• **TASK DETAILS**
Look through the records below, and whenever a line contains "klepsydra", copy it.

*** Opening DATA FOR PROCESSING ***

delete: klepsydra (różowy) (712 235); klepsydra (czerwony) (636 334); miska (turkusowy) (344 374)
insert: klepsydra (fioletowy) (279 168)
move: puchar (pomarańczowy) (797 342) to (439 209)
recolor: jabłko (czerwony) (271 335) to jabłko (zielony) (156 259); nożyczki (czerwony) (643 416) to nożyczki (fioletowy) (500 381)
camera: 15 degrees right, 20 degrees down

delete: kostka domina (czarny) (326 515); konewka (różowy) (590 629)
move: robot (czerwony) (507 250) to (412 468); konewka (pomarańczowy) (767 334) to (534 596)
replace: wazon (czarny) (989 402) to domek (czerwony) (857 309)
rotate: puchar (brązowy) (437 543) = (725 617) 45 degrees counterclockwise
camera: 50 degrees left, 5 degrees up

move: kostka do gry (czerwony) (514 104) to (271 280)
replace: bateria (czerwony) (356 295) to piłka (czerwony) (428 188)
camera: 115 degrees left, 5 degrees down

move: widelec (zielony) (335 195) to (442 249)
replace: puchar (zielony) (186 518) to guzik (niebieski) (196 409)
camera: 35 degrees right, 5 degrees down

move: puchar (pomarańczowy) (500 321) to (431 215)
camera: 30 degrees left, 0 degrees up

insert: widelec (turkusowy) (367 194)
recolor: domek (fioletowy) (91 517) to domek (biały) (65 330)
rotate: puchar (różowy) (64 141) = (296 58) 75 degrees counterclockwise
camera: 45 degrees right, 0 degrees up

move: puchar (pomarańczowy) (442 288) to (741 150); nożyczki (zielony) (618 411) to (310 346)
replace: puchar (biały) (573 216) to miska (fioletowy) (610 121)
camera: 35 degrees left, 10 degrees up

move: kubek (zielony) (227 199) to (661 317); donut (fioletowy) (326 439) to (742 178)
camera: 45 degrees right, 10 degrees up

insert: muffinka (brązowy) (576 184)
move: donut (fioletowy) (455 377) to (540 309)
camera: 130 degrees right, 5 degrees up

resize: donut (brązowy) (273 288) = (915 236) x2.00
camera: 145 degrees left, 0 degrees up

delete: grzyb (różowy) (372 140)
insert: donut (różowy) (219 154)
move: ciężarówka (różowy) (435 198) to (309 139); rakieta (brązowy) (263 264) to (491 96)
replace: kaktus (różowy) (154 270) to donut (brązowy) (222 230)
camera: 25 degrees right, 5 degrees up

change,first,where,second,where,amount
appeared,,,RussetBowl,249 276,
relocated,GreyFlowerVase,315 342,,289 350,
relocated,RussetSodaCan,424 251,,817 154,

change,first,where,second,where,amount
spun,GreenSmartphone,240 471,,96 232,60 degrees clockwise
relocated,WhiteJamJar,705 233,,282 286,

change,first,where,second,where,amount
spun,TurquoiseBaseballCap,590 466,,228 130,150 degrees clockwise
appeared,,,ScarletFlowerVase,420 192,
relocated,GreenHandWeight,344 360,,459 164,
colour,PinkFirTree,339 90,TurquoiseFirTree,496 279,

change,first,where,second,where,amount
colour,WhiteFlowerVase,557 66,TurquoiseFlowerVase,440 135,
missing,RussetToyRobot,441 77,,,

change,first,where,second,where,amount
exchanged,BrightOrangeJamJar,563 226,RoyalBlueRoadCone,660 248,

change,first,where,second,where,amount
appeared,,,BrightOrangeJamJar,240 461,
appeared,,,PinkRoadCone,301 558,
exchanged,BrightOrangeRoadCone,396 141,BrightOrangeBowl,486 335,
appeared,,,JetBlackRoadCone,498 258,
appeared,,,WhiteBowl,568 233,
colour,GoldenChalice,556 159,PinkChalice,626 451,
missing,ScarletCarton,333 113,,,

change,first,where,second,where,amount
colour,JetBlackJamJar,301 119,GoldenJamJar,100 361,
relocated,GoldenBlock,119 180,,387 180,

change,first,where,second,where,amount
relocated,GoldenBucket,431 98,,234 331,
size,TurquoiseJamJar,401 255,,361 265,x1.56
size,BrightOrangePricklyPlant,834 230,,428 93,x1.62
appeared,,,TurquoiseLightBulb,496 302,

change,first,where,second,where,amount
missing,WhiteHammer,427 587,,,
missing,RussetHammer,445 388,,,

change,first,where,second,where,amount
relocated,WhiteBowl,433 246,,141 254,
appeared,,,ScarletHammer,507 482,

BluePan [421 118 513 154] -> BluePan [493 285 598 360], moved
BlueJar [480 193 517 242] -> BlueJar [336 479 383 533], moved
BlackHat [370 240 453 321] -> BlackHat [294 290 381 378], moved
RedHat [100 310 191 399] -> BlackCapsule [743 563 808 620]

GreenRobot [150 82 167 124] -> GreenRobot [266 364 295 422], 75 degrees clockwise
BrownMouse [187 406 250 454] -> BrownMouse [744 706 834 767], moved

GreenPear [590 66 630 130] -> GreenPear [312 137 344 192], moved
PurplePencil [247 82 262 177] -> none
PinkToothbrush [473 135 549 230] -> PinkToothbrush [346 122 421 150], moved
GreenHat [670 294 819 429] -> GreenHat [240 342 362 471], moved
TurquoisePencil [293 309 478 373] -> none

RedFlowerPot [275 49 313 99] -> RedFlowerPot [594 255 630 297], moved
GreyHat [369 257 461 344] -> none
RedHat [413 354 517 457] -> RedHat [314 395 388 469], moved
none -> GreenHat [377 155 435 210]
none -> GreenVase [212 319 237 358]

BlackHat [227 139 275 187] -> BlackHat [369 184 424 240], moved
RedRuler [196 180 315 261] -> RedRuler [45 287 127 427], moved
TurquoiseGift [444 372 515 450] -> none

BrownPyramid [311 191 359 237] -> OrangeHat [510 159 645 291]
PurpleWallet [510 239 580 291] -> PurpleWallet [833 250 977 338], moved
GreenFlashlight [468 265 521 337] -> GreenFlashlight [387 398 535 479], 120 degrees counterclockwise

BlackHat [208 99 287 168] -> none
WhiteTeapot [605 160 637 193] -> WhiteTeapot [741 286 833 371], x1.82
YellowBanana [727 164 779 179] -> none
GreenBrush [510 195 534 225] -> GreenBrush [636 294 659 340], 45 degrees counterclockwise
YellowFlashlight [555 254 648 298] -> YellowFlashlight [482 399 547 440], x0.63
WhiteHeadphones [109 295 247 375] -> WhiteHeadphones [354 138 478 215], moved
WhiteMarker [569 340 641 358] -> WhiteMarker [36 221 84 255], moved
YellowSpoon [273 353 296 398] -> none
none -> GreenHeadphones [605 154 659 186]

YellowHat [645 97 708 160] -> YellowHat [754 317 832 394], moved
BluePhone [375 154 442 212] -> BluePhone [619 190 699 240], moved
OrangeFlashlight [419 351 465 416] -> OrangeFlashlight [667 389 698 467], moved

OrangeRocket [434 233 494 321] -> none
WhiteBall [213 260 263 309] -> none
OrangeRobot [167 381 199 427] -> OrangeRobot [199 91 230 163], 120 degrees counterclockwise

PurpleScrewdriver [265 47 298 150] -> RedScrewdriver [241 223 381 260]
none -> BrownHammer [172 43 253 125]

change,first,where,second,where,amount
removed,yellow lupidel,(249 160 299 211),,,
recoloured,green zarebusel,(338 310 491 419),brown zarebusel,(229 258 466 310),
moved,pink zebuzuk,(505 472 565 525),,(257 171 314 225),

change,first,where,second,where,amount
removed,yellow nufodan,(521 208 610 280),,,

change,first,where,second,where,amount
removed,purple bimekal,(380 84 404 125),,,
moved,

*** Closing DATA FOR PROCESSING ***

• **EXERCISE RESULT**
delete: klepsydra (różowy) (712 235); klepsydra (czerwony) (636 334); miska (turkusowy) (344 374)
insert: klepsydra (fioletowy) (279 168)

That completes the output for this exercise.